> ASSIGNED TASK
Repeat word for word, please, only the lines from the one that includes "none -> yellow plate D11 level 1" through the final line of the data.

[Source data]

---+---

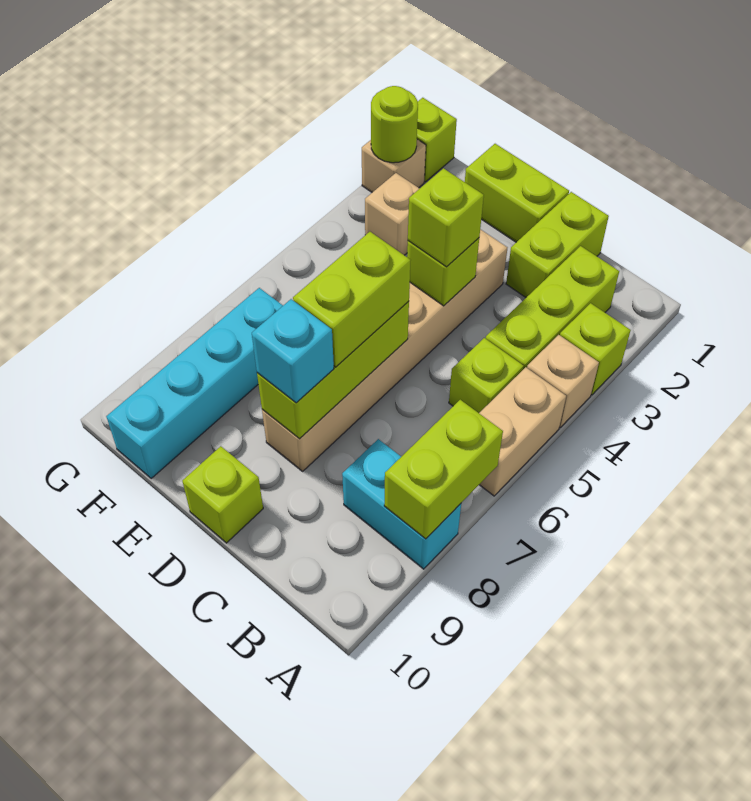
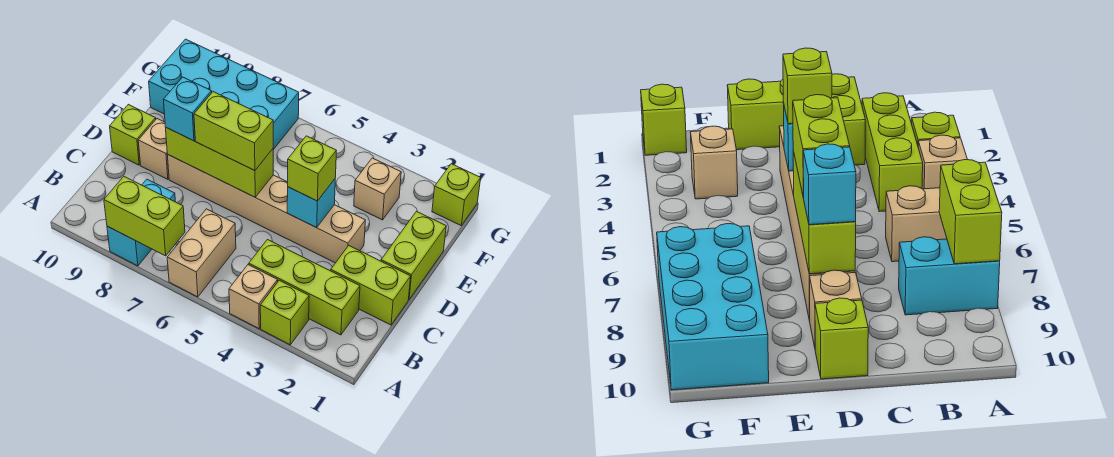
tan brick A5:A6 level 1 -> tan brick A6:B6 level 1
lime brick B5 level 1 -> none
lime brick D4 level 2 -> cyan brick D4 level 2
cyan brick F7:F10 level 1 -> cyan brick F7:G10 level 1
tan brick G2 level 1 -> tan brick D9 level 1
lime round brick G2 level 2 -> none

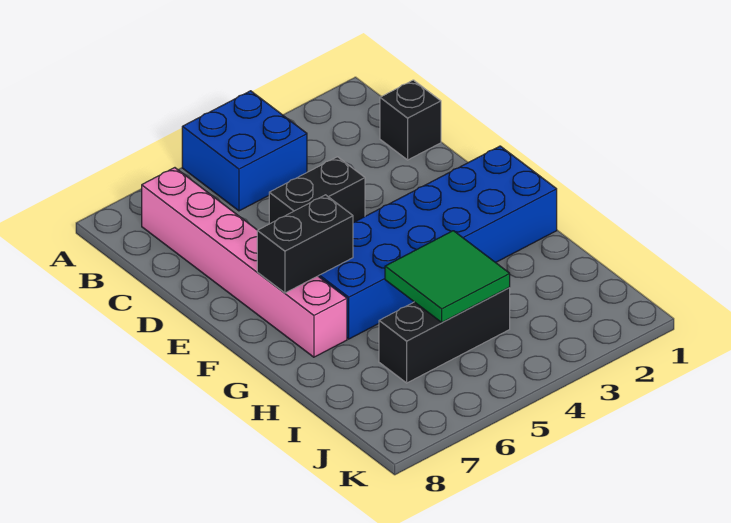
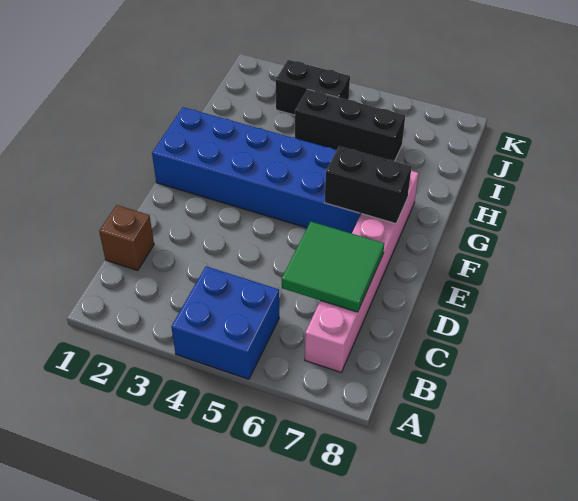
black brick C1 level 1 -> brown brick C1 level 1
black brick D4:D5 level 1 -> black brick J3:J4 level 1
green tile H4:I5 level 2 -> green tile C6:D7 level 2

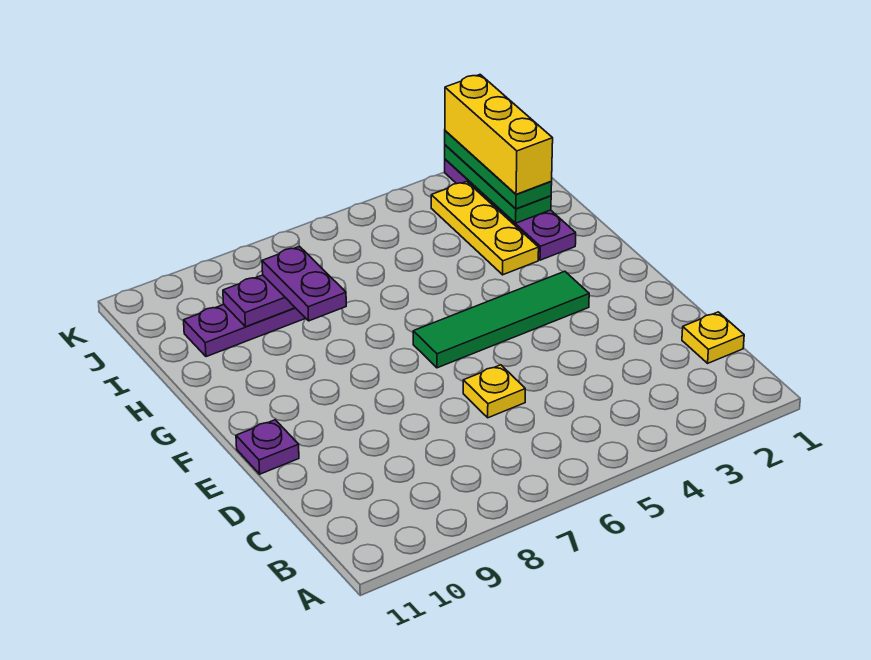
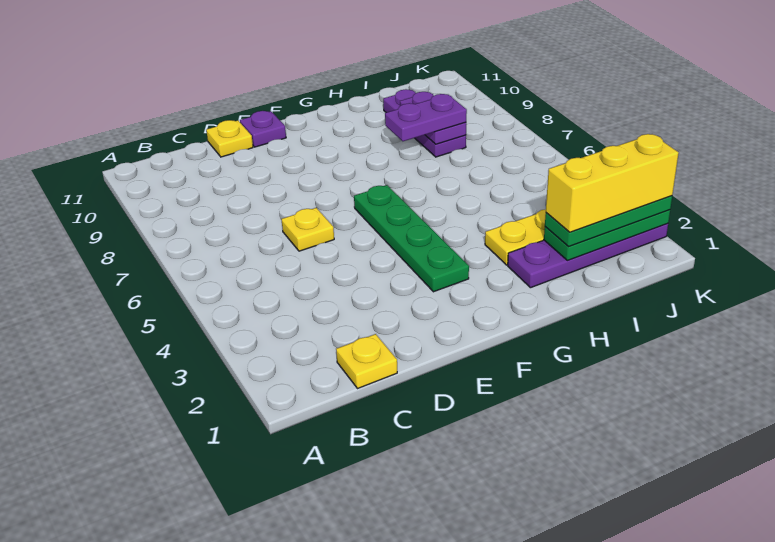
none -> yellow plate D11 level 1
green tile F3:F6 level 1 -> green plate F3:F6 level 1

---+---

> REPLY TO THE EXERCISE
none -> yellow plate D11 level 1
green tile F3:F6 level 1 -> green plate F3:F6 level 1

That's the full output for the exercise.